Each entry should be given again exactly, with any image left out.

++++

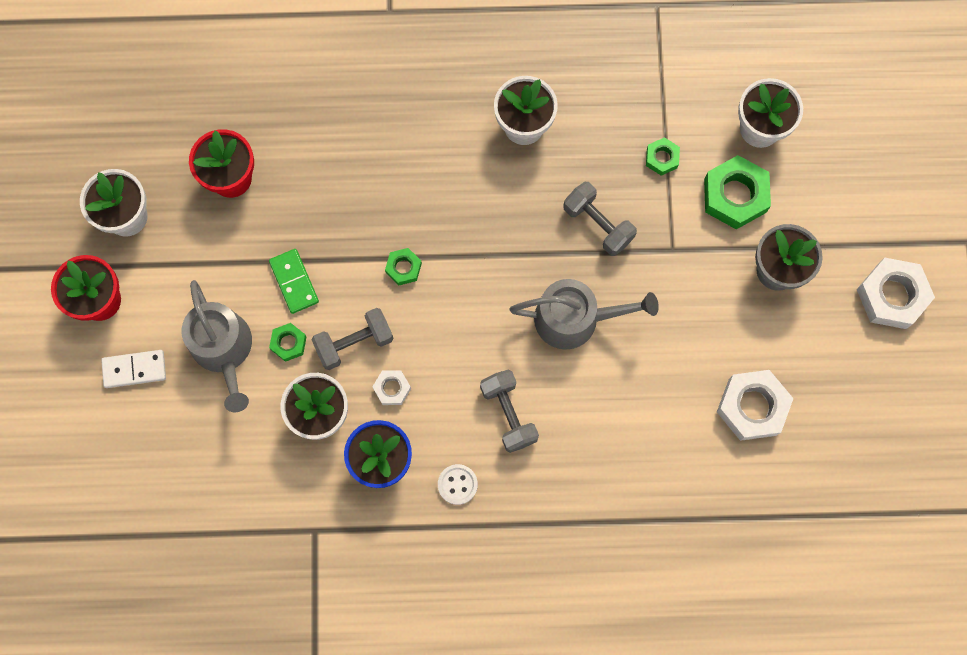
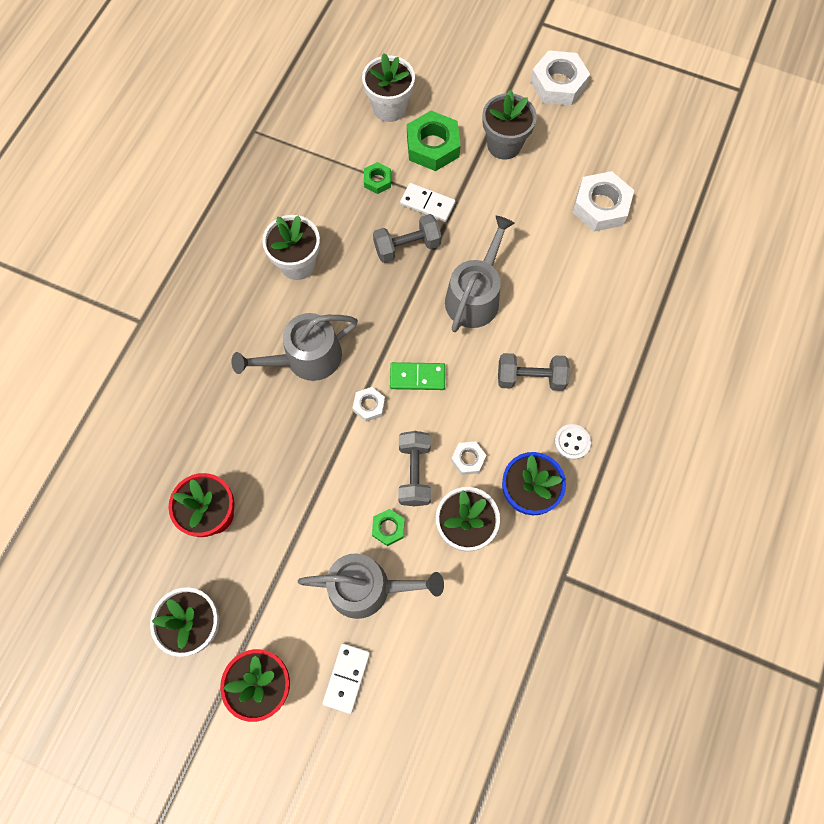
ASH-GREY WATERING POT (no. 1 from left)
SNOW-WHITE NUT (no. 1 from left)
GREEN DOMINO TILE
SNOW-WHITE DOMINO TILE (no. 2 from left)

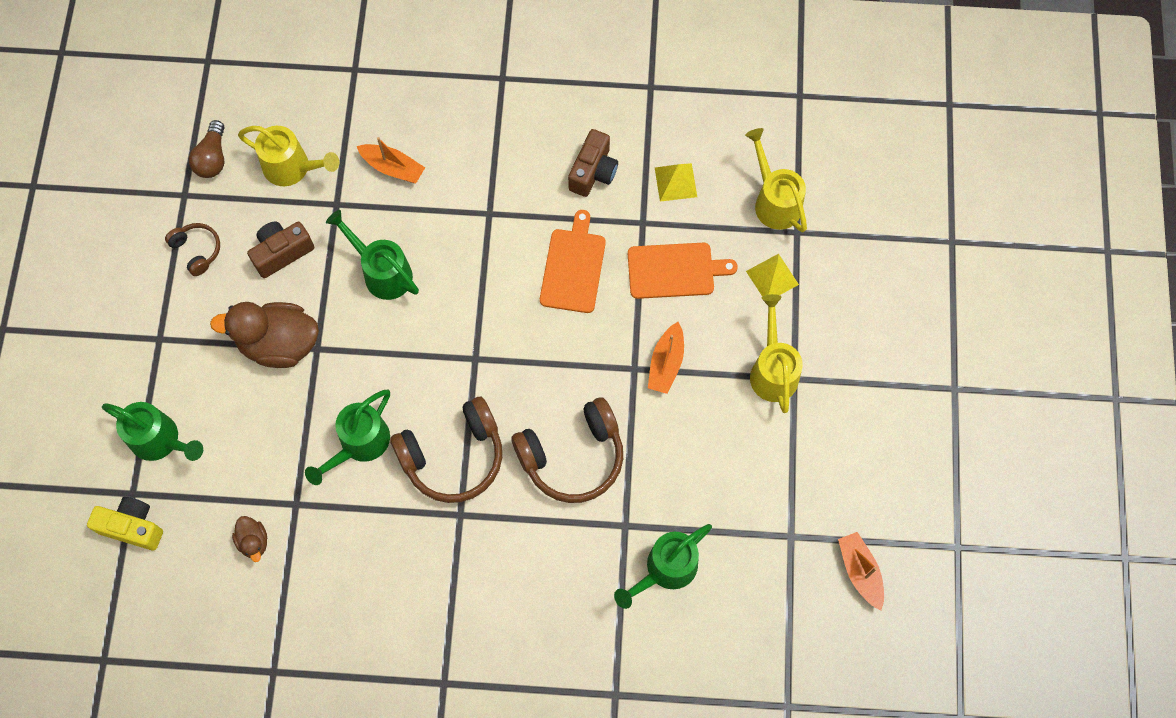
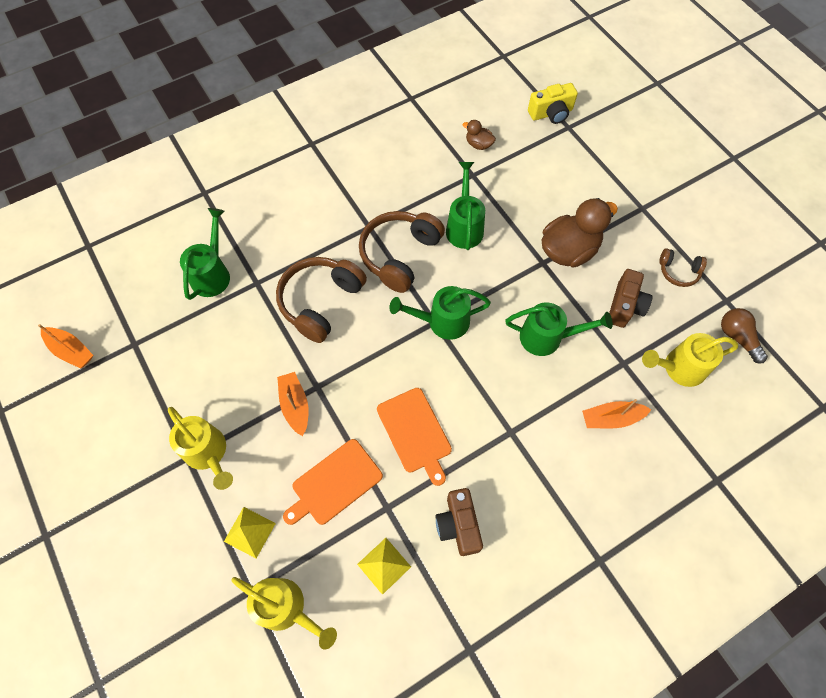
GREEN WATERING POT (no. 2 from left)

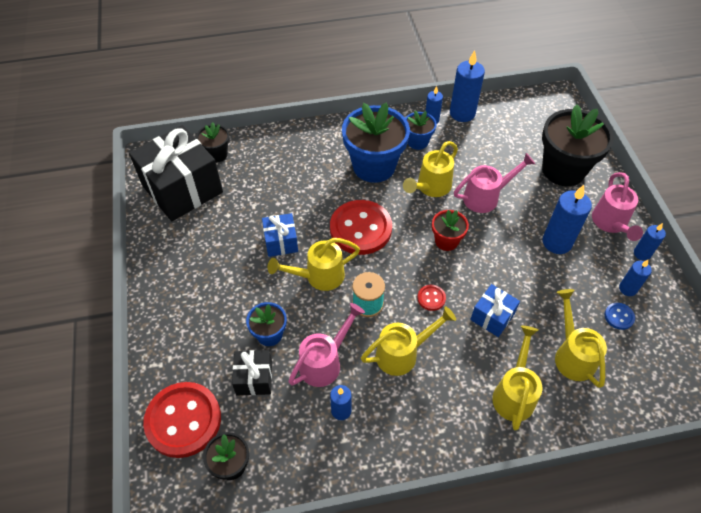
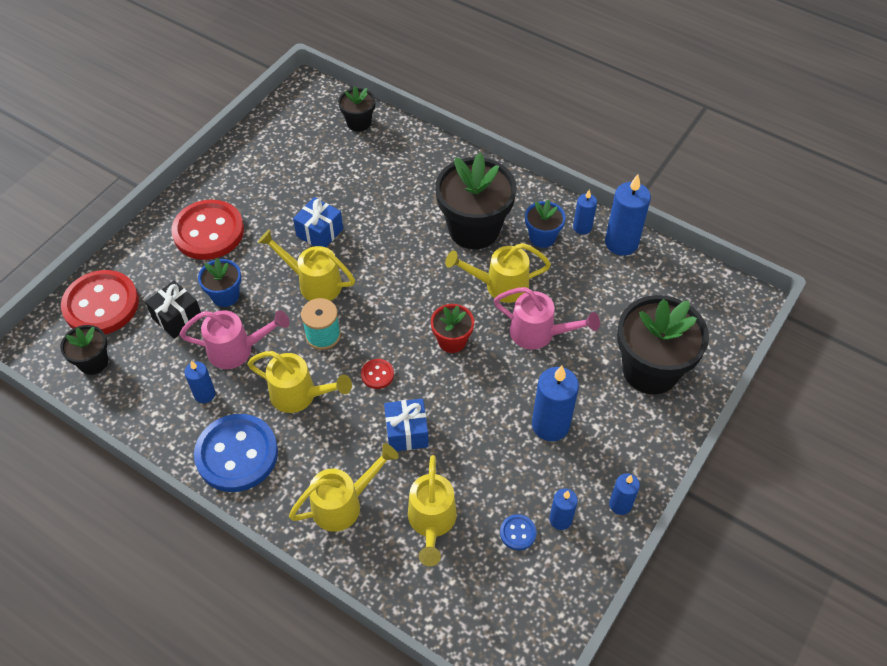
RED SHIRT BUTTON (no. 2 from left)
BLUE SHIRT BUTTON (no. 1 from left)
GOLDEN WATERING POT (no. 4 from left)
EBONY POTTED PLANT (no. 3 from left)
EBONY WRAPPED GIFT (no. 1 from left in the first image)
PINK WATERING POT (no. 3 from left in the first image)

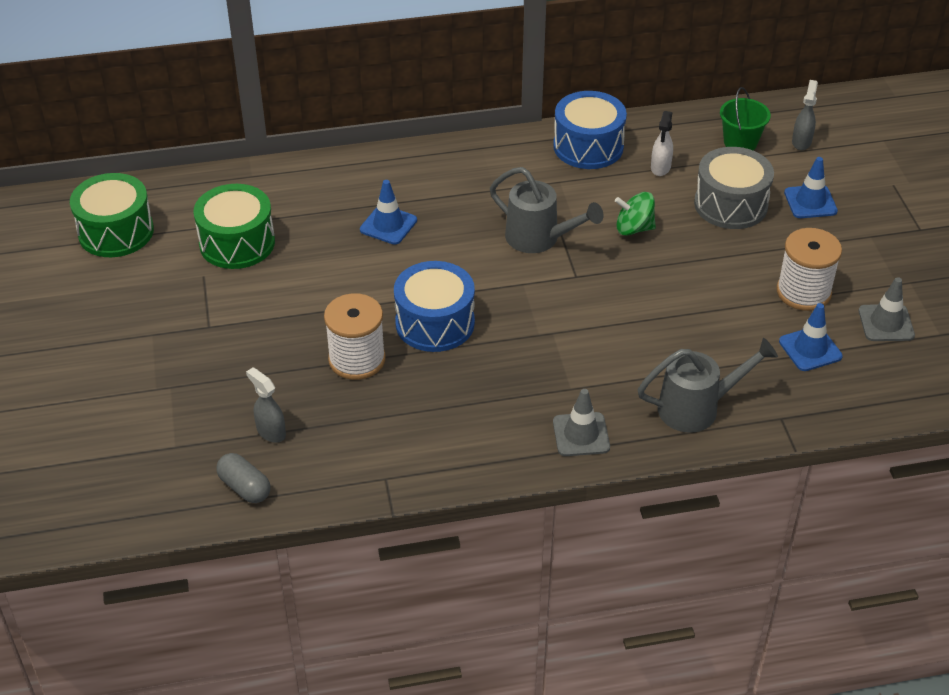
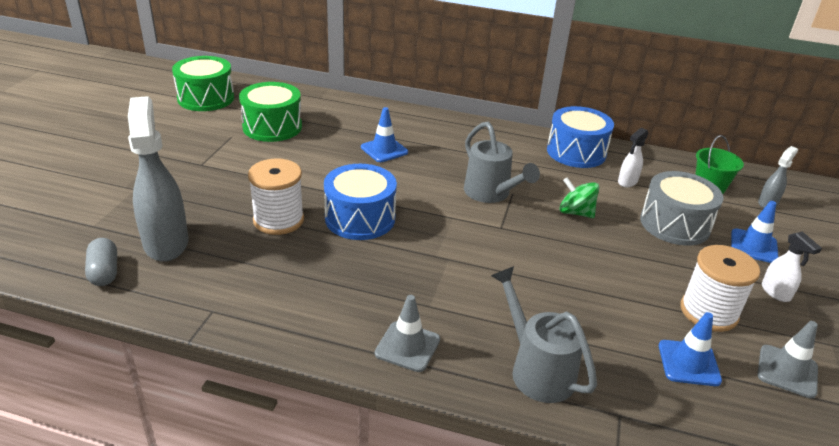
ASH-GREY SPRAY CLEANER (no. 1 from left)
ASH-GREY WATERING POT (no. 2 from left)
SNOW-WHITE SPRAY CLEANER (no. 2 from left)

++++

### SOLUTION TO THE EXERCISE
ASH-GREY WATERING POT (no. 1 from left)
SNOW-WHITE NUT (no. 1 from left)
GREEN DOMINO TILE
SNOW-WHITE DOMINO TILE (no. 2 from left)

GREEN WATERING POT (no. 2 from left)

RED SHIRT BUTTON (no. 2 from left)
BLUE SHIRT BUTTON (no. 1 from left)
GOLDEN WATERING POT (no. 4 from left)
EBONY POTTED PLANT (no. 3 from left)
EBONY WRAPPED GIFT (no. 1 from left in the first image)
PINK WATERING POT (no. 3 from left in the first image)

ASH-GREY SPRAY CLEANER (no. 1 from left)
ASH-GREY WATERING POT (no. 2 from left)
SNOW-WHITE SPRAY CLEANER (no. 2 from left)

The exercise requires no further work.